**SOURCE DATA**
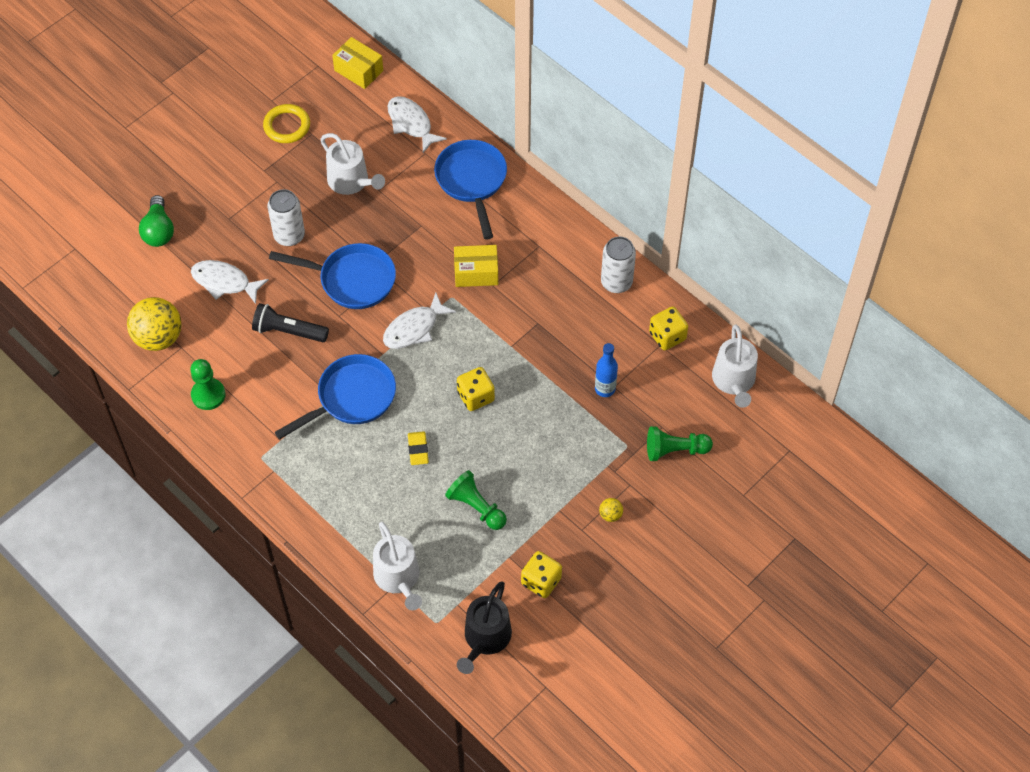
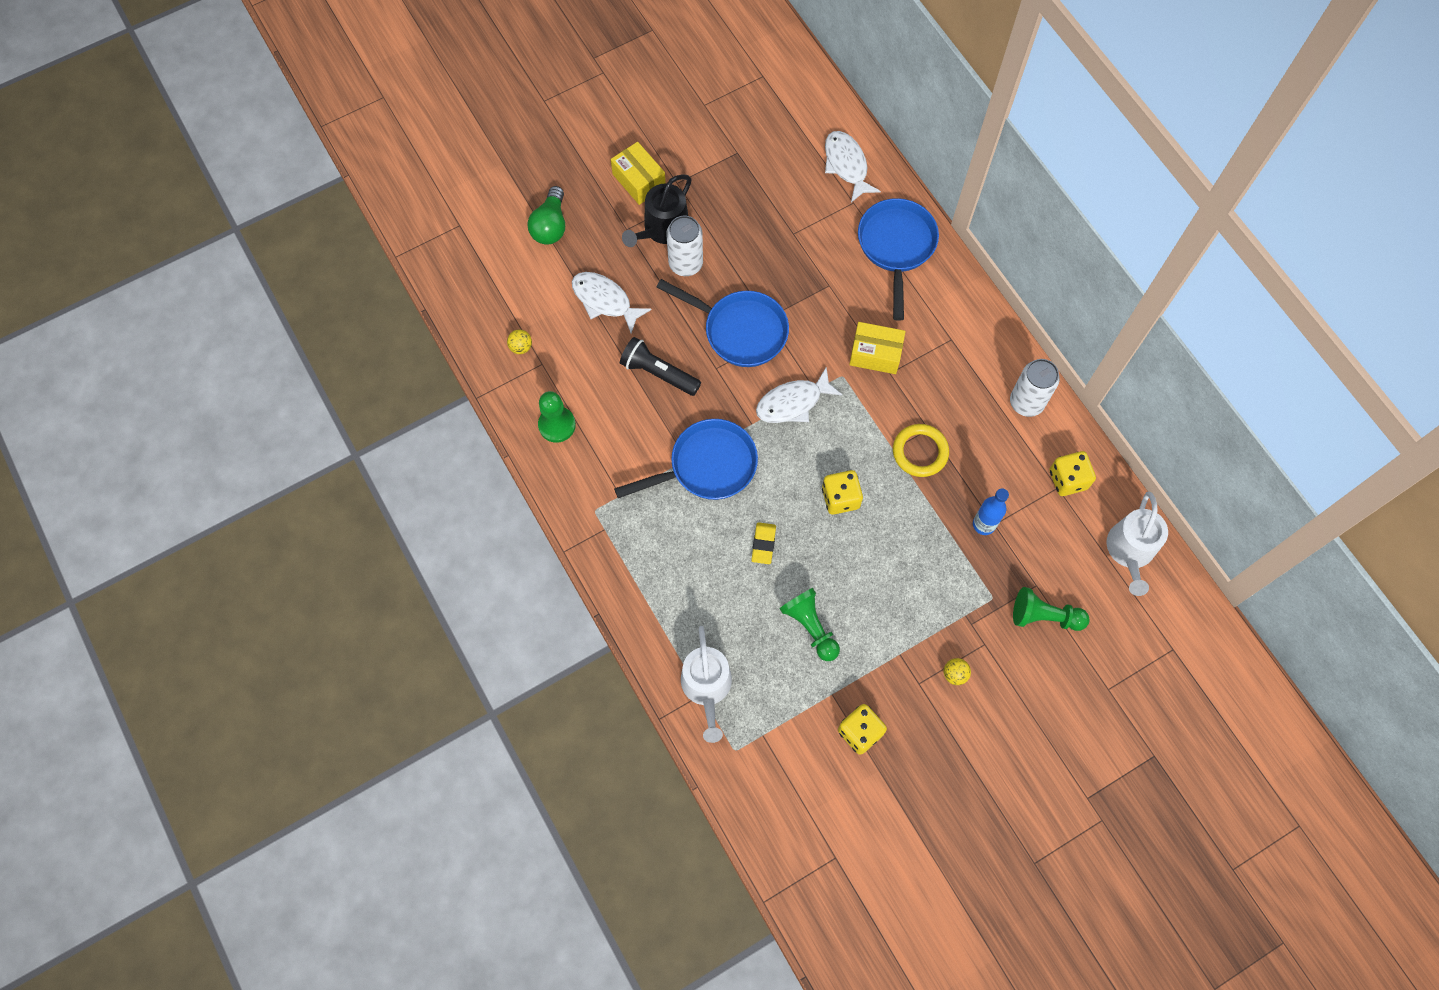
camera: 15 degrees right, 10 degrees up
(158, 337) = (521, 347): yellow ball -> yellow ball, size x0.43
(287, 126) = (713, 138): yellow ring -> yellow ring (920, 452)
(351, 181) = (766, 217): white watering can -> none
(358, 70) = (805, 91): yellow box -> yellow box (639, 180)
(485, 638) = (783, 783): black watering can -> black watering can (662, 229)

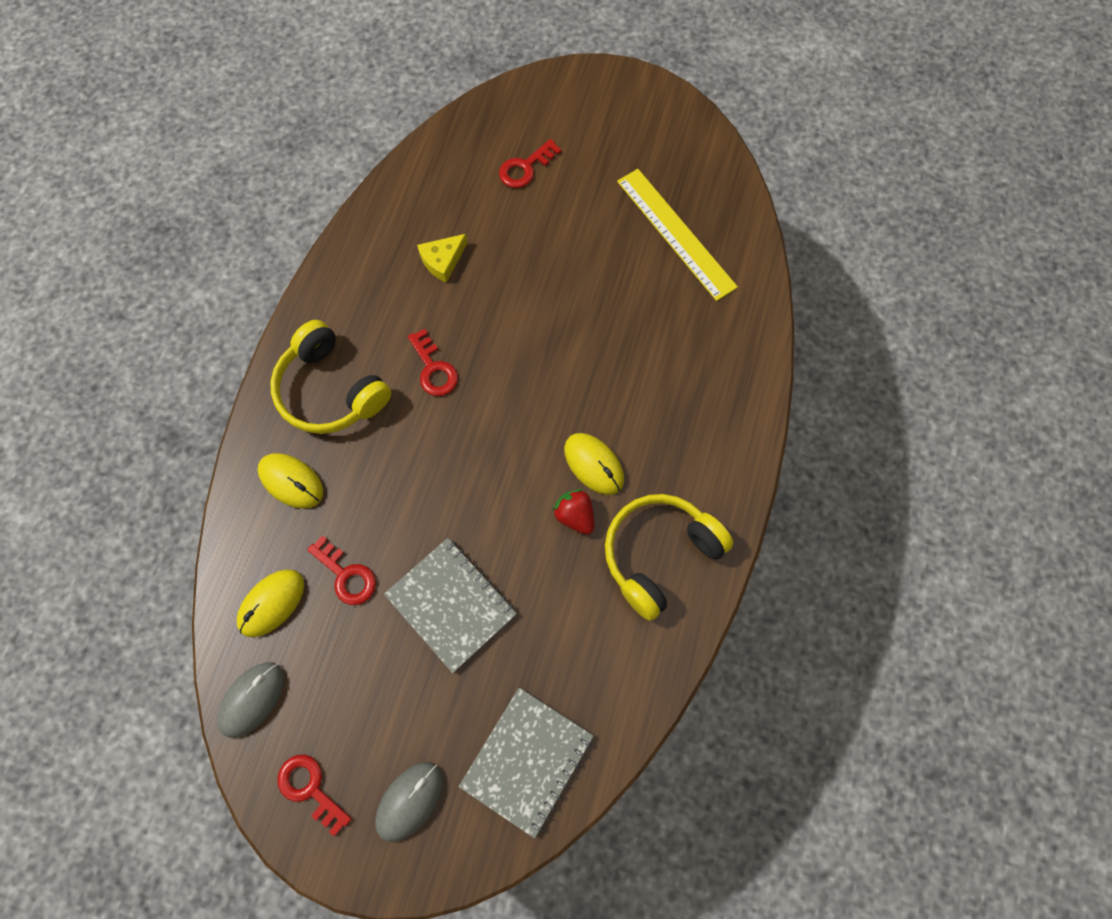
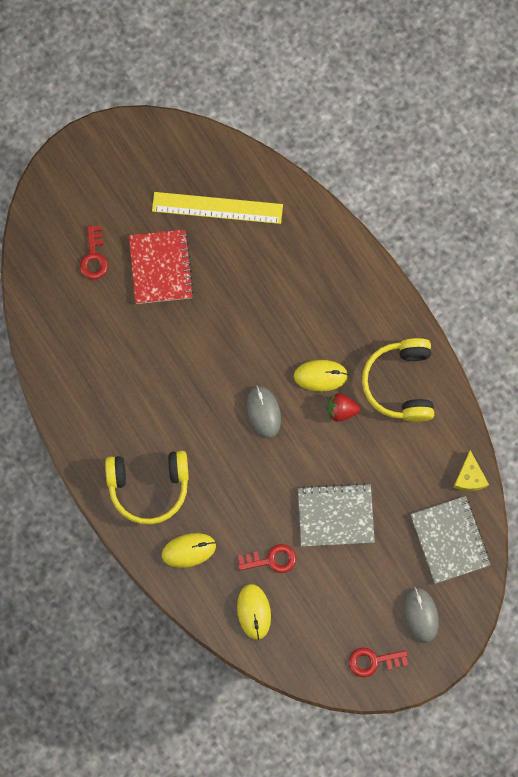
camera: 50 degrees left, 5 degrees up
(252, 699) = (300, 659): grey mouse -> grey mouse (263, 412)
(434, 369) = (185, 418): red key -> none
(442, 261) = (117, 357): yellow cheese -> yellow cheese (469, 477)
(568, 230) = (160, 267): none -> red notebook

**WHAT YOU SHOULD DO**
A complete answer lists each line of the data that holds the word "watering".

**TASK SOLUTION**
(351, 181) = (766, 217): white watering can -> none
(485, 638) = (783, 783): black watering can -> black watering can (662, 229)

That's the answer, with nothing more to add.